***** Material supplied *****

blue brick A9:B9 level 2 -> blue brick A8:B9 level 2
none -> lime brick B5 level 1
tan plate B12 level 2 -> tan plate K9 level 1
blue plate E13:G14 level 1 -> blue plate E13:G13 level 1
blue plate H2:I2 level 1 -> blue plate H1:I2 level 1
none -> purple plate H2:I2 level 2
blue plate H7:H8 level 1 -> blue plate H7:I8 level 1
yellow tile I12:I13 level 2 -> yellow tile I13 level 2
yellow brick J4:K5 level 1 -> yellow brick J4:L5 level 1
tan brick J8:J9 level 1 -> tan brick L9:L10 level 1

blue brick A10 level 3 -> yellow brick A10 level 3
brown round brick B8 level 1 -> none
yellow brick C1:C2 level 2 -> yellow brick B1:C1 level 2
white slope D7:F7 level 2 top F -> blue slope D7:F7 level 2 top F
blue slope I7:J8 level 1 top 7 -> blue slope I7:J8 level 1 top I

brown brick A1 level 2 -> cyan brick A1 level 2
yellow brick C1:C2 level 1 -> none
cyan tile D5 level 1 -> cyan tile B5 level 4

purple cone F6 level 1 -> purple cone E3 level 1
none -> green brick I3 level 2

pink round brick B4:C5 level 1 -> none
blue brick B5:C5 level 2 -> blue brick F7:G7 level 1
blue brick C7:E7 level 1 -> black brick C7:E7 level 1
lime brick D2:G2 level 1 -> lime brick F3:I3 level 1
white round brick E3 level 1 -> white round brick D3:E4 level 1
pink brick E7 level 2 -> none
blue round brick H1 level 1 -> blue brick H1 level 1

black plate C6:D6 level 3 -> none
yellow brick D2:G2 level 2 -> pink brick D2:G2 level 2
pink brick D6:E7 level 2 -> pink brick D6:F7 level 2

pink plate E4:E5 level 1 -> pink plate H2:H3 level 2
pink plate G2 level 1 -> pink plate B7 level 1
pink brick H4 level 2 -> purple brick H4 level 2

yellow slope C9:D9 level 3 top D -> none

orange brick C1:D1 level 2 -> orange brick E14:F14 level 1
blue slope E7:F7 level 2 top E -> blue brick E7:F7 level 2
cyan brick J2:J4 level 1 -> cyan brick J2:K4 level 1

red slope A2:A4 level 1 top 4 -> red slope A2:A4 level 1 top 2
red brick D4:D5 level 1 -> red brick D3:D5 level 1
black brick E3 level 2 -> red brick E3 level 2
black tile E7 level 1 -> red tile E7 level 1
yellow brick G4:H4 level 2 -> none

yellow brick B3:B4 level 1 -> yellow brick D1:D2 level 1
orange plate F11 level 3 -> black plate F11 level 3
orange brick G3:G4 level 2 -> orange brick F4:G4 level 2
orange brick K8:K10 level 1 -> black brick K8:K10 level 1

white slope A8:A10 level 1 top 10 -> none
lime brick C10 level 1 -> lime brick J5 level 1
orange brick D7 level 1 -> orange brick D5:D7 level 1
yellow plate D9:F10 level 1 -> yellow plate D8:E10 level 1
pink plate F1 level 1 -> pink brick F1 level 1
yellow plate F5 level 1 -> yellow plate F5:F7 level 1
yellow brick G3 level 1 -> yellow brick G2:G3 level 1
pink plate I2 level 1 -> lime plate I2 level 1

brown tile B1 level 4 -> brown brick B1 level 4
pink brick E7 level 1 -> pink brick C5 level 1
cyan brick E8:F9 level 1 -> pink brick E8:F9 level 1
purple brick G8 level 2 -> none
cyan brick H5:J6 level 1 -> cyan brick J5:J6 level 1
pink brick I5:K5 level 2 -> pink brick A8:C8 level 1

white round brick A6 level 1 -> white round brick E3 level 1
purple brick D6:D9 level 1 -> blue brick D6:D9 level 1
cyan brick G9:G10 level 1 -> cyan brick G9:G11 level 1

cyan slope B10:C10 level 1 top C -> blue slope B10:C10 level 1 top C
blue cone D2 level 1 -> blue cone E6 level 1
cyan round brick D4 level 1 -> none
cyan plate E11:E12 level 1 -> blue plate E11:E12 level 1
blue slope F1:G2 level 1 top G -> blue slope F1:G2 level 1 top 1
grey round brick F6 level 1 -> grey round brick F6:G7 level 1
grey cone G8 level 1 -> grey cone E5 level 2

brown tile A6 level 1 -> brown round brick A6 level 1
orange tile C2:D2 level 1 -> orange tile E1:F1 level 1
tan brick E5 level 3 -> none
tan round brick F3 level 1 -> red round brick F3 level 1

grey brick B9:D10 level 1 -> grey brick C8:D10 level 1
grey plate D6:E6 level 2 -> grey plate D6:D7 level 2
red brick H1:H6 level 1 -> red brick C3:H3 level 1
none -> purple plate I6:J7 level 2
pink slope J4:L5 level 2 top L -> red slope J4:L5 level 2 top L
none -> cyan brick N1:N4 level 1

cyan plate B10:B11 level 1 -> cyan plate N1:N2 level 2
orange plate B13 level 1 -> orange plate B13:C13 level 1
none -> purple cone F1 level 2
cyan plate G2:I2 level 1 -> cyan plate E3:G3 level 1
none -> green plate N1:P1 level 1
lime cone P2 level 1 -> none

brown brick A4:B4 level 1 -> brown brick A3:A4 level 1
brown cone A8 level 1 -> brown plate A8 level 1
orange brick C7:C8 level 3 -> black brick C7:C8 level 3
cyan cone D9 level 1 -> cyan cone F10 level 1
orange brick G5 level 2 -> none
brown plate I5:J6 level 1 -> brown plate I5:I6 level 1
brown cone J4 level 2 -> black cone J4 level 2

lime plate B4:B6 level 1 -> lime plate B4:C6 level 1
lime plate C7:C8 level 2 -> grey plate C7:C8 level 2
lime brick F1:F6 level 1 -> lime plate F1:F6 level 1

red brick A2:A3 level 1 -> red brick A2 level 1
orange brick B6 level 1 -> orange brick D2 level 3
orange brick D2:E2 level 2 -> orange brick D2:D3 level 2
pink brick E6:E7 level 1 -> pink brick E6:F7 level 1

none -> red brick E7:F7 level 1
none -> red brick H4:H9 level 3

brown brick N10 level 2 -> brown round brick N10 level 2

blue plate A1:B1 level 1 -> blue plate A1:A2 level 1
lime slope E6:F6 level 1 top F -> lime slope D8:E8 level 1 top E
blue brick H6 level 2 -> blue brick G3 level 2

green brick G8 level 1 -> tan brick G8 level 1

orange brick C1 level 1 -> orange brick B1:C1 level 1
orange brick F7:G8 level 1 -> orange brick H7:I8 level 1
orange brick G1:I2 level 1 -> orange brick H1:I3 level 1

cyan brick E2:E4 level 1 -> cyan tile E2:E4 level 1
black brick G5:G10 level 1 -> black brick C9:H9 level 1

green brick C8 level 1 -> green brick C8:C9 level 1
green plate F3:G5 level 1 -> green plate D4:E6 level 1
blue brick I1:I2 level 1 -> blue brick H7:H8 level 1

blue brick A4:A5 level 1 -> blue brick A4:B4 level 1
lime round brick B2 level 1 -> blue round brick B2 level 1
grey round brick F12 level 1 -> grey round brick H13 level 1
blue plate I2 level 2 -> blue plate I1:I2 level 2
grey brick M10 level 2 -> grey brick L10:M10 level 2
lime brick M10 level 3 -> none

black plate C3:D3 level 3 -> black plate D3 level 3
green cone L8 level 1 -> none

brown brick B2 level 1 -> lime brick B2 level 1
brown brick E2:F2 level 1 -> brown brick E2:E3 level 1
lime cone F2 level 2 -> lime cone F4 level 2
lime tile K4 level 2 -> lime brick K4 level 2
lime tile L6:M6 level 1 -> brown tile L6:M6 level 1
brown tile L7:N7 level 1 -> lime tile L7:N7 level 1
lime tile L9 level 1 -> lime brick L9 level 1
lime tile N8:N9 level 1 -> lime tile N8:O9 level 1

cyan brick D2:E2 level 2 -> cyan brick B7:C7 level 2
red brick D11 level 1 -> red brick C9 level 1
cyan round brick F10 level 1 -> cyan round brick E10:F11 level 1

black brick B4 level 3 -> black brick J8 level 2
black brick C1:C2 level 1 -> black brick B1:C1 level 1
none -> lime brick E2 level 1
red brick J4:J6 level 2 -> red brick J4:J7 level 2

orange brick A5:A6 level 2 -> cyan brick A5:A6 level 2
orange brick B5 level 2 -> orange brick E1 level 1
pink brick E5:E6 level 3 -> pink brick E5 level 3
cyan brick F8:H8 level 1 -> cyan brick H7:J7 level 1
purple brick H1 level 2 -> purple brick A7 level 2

*****

## Instructions to follow
Copy out every line in the records where the word "green" is found.

## Written reply
none -> green brick I3 level 2
none -> green plate N1:P1 level 1
green brick G8 level 1 -> tan brick G8 level 1
green brick C8 level 1 -> green brick C8:C9 level 1
green plate F3:G5 level 1 -> green plate D4:E6 level 1
green cone L8 level 1 -> none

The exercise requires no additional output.